Data for analysis —
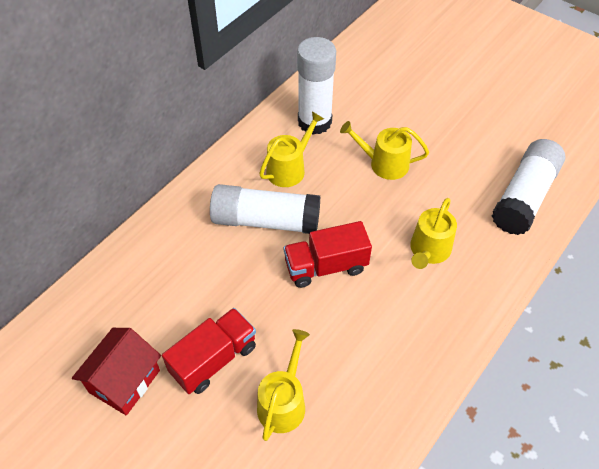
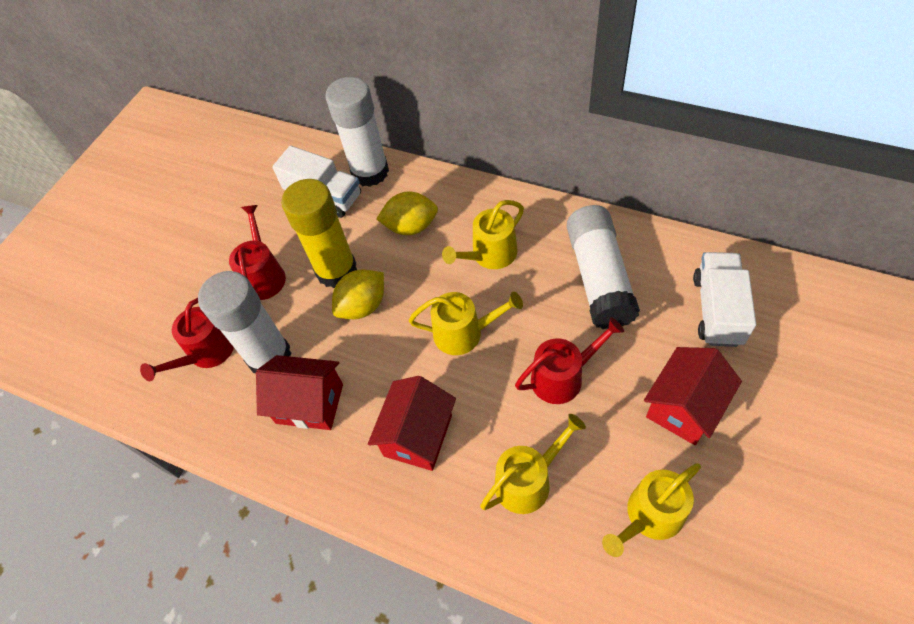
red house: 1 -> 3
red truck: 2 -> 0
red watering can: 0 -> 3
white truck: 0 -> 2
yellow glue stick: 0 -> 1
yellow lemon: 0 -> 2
==
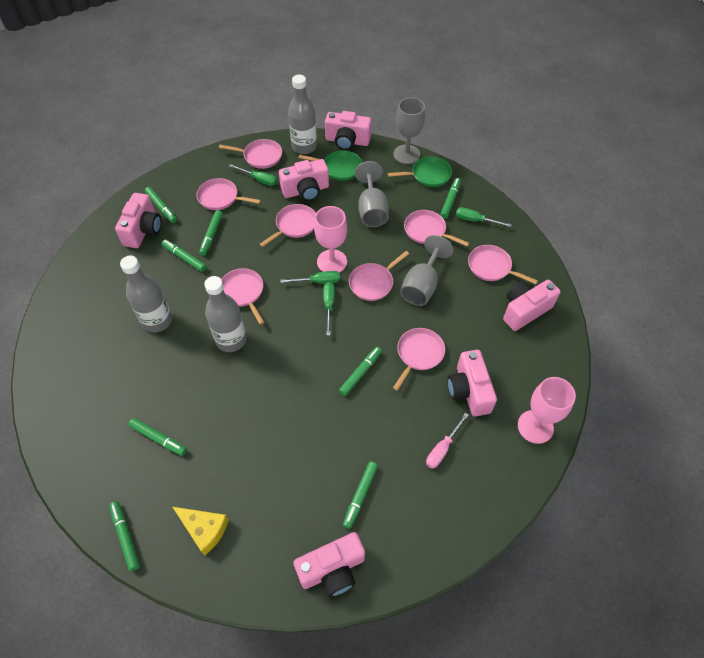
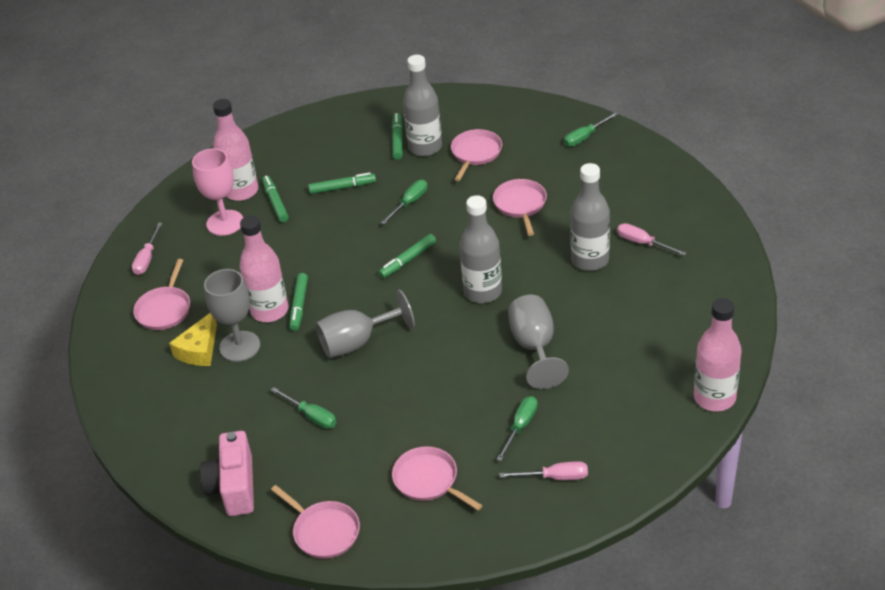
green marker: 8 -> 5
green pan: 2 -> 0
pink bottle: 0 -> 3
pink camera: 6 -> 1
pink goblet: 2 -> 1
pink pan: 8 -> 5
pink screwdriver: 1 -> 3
...
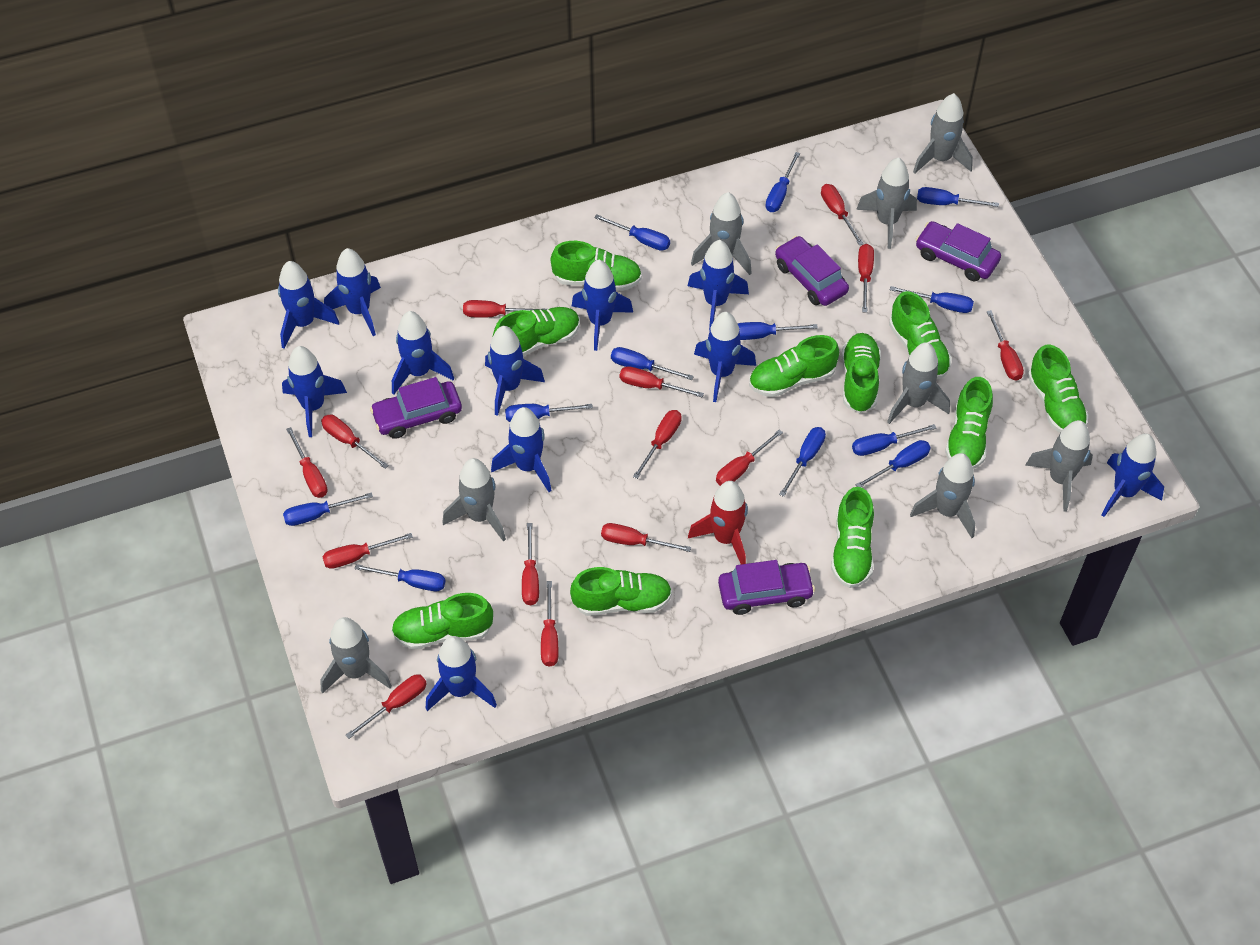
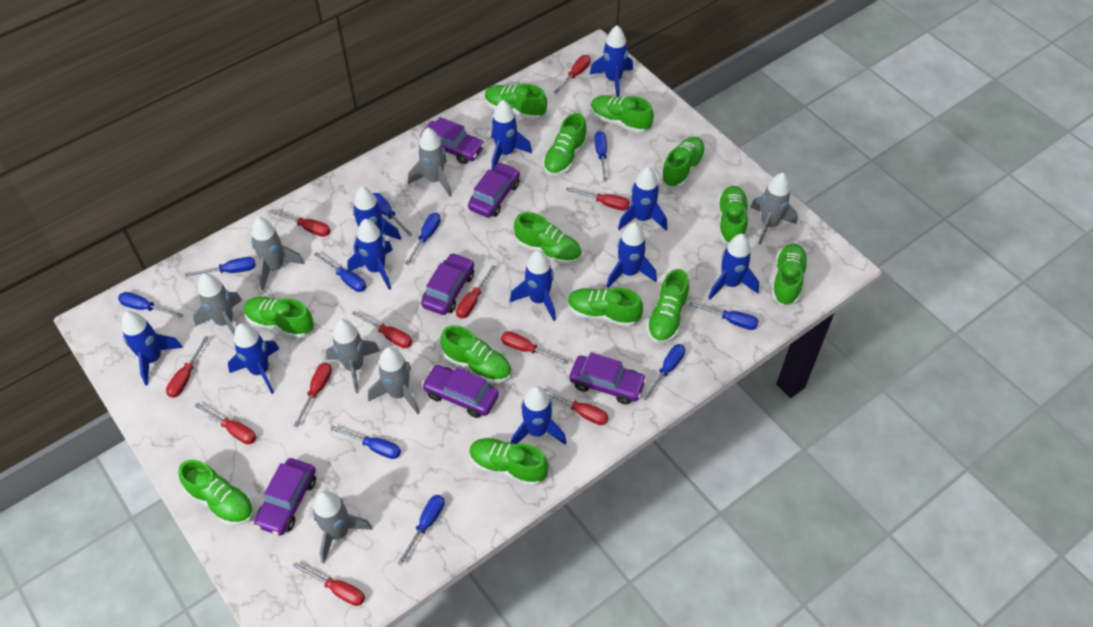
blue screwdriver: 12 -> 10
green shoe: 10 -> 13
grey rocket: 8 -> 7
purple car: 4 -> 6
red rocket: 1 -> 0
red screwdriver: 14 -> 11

Your objective —
Above are the records; print exactly the lines from the line with "red truck: 2 -> 0" to the line with "yellow lemon: 0 -> 2", including both, and nothing else.

Exercise answer —
red truck: 2 -> 0
red watering can: 0 -> 3
white truck: 0 -> 2
yellow glue stick: 0 -> 1
yellow lemon: 0 -> 2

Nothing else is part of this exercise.